[Items listed in a dataset]

────────────────

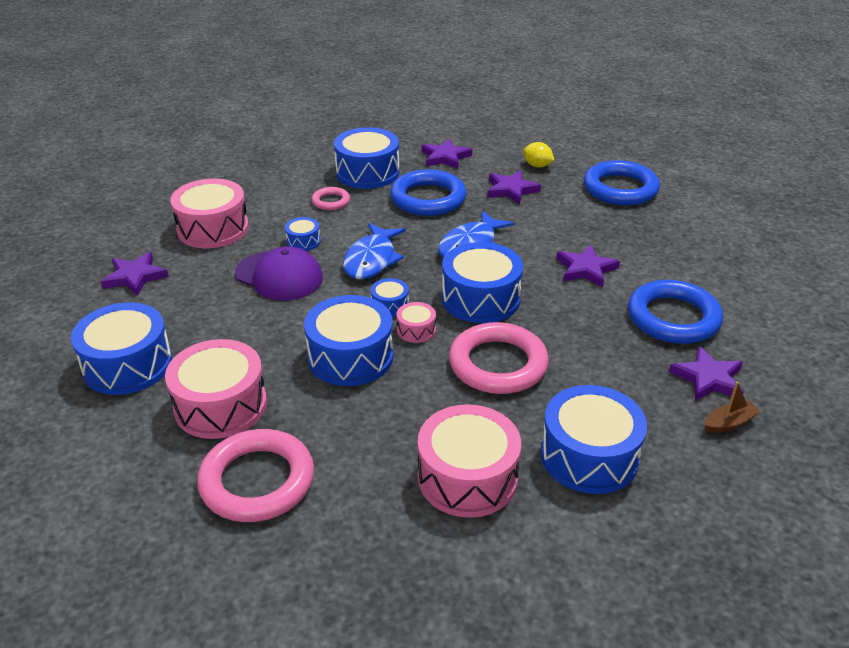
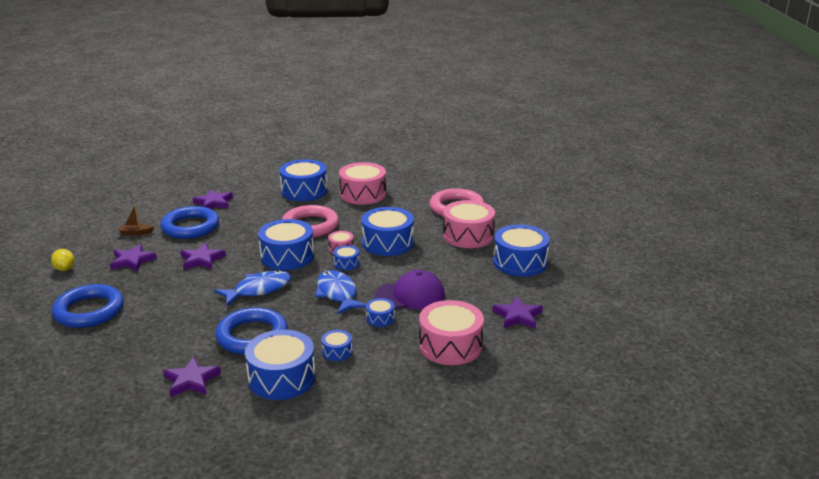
camera: 160 degrees left, 10 degrees down
purple cap [235,246,323,301] -> purple cap turned 120 degrees clockwise [375,270,445,310]
pink ring [312,187,350,210] -> blue drum [321,330,353,361]
blue fish [343,223,406,279] -> blue fish turned 60 degrees counterclockwise [315,270,366,315]
purple star [487,170,541,205] -> purple star moved to [110,244,157,272]
yellow lemon [523,142,554,168] -> yellow lemon moved to [51,249,75,271]
brown boat [705,382,761,433] -> brown boat moved to [118,204,154,235]

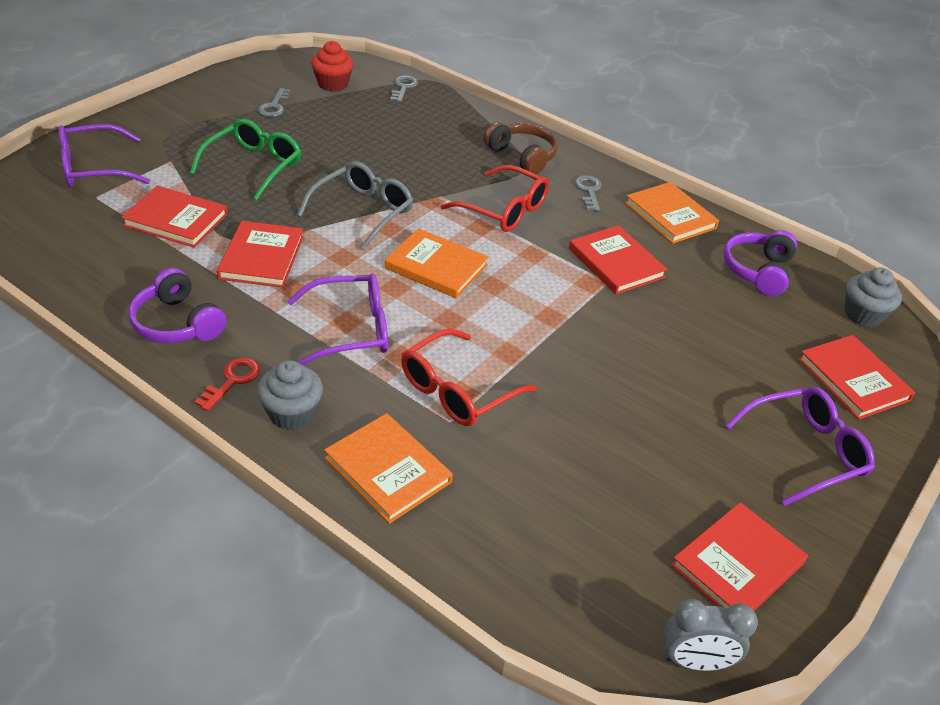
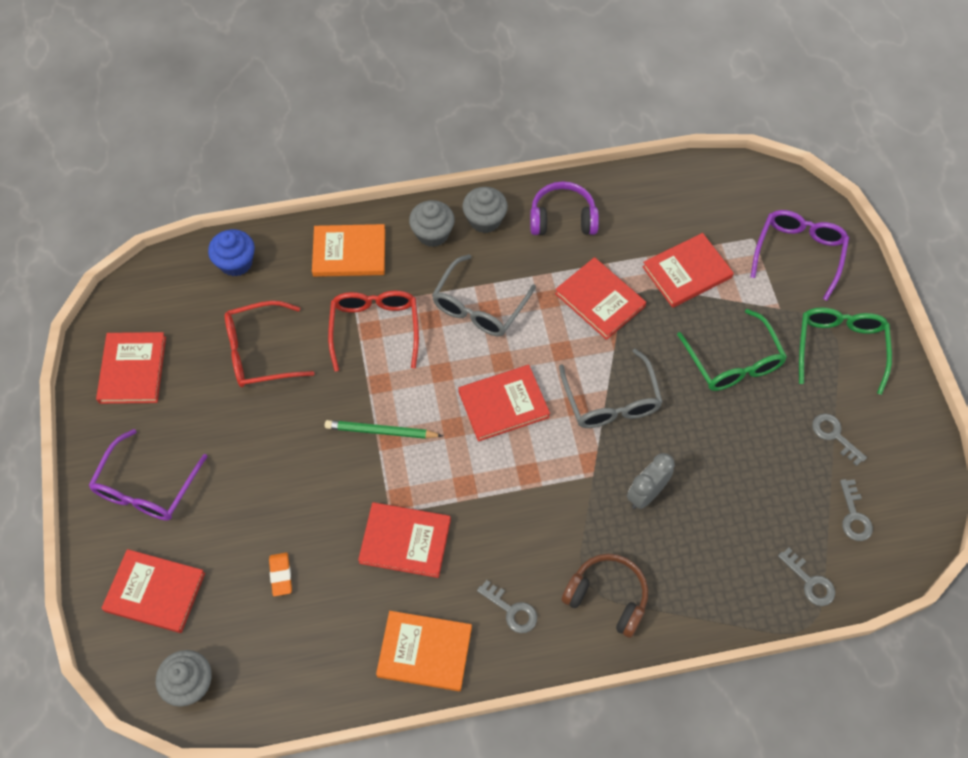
camera: 135 degrees right, 20 degrees up
red key [194,358,260,411] -> grey cupcake [462,187,508,233]
purple glasses [288,273,388,365] -> grey glasses [432,254,536,336]
red cupcake [311,41,354,92] -> grey key [840,479,873,541]
orange book [385,228,489,298] -> red book [458,365,550,442]
red glasses [441,165,549,232] -> red glasses moved to [225,301,315,387]
brown headphones [484,122,558,174] -> brown headphones turned 150 degrees counterclockwise [561,554,648,638]
grey clock [664,599,758,671] -> grey clock moved to [627,453,675,509]
purple headphones [723,230,797,296] -> none
none -> blue cupcake [208,229,255,277]
none -> orange eraser [269,553,292,596]
none -> green pencil [325,420,443,439]
none -> green glasses [799,307,892,395]

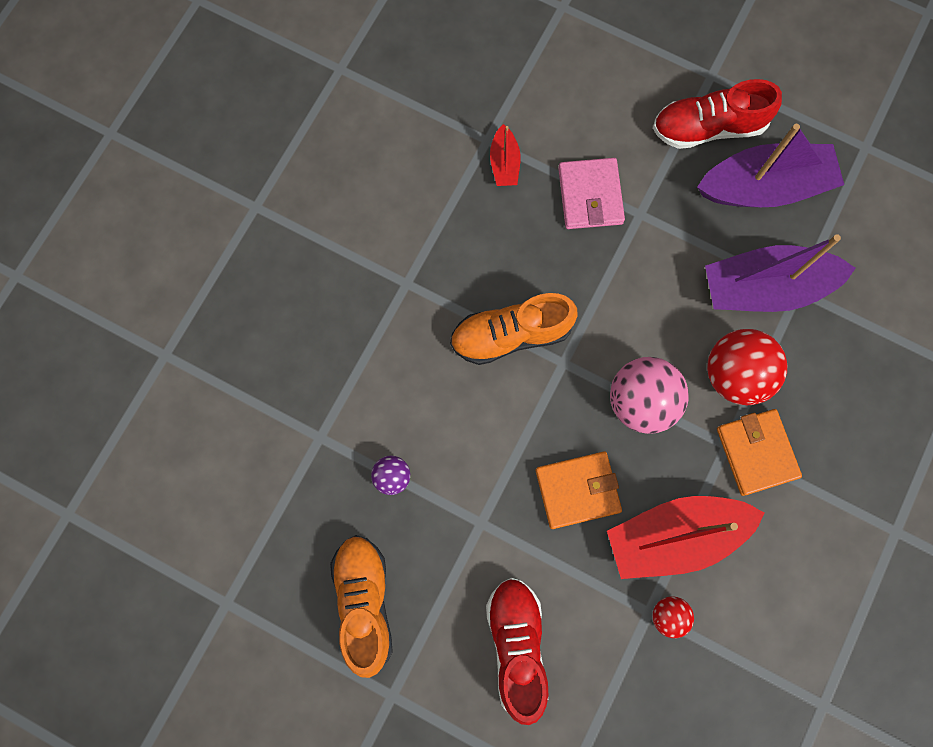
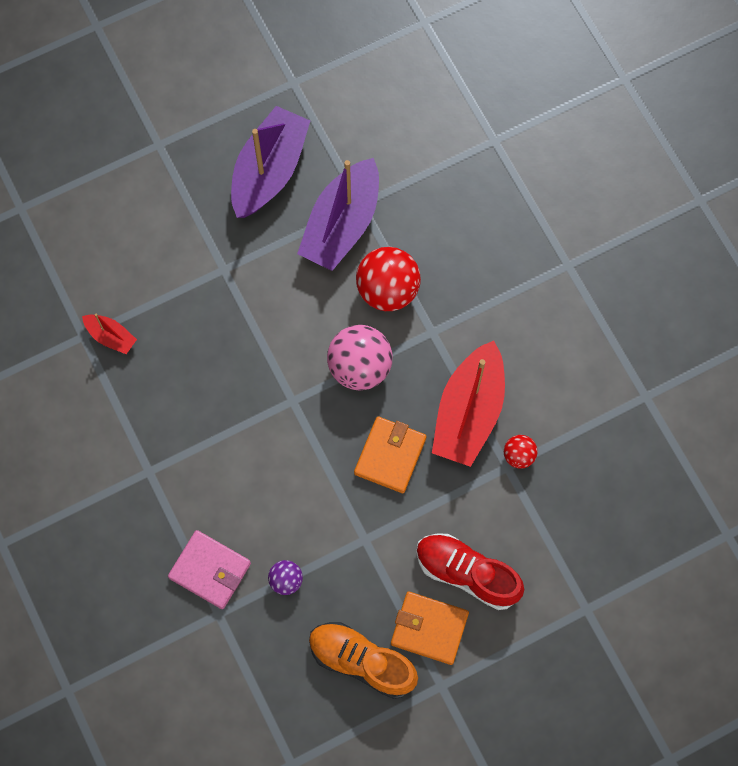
camera: 55 degrees left, 5 degrees down
orange shoe [450,293,578,365] -> none
pink wallet [558,158,625,229] -> pink wallet moved to [168,530,251,609]
red shoe [653,79,782,149] -> none
orange wallet [717,409,802,496] -> orange wallet moved to [391,592,469,665]

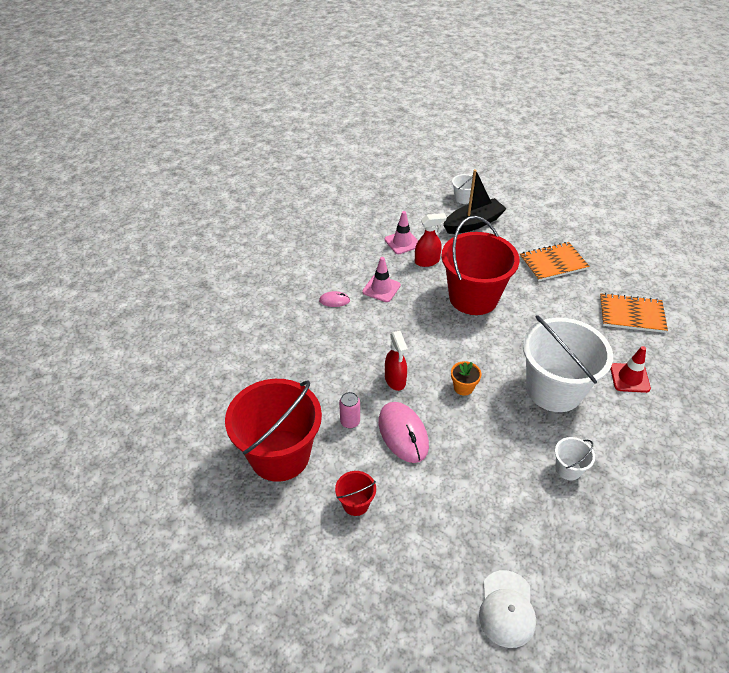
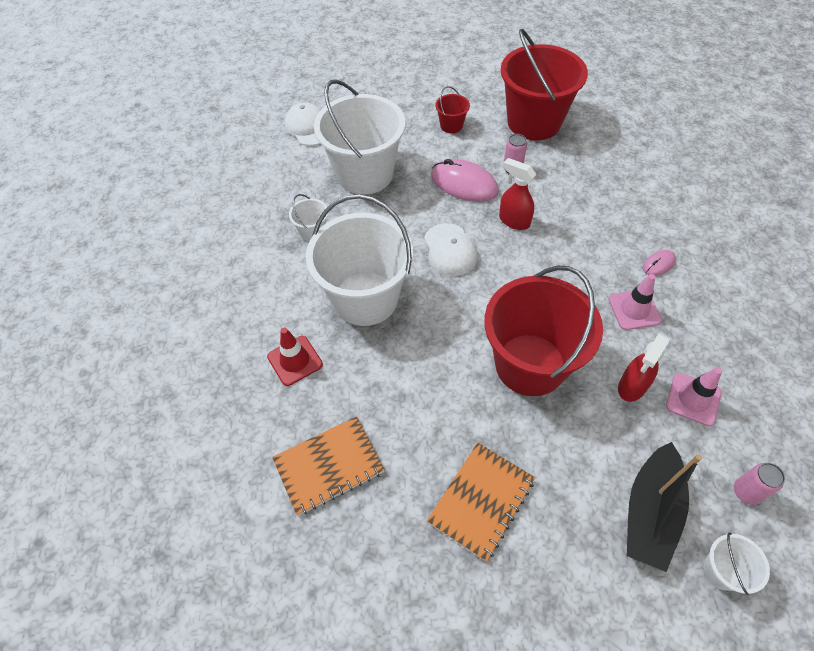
camera: 145 degrees right, 10 degrees up
orange flower pot [451,361,481,396] -> white cap [424,223,478,276]
none -> white bucket [314,79,405,195]
none -> pink can [734,463,785,505]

────────────────

Return one number, the count of lines in the records holding the word "pink".

*Solution to this exercise*:
3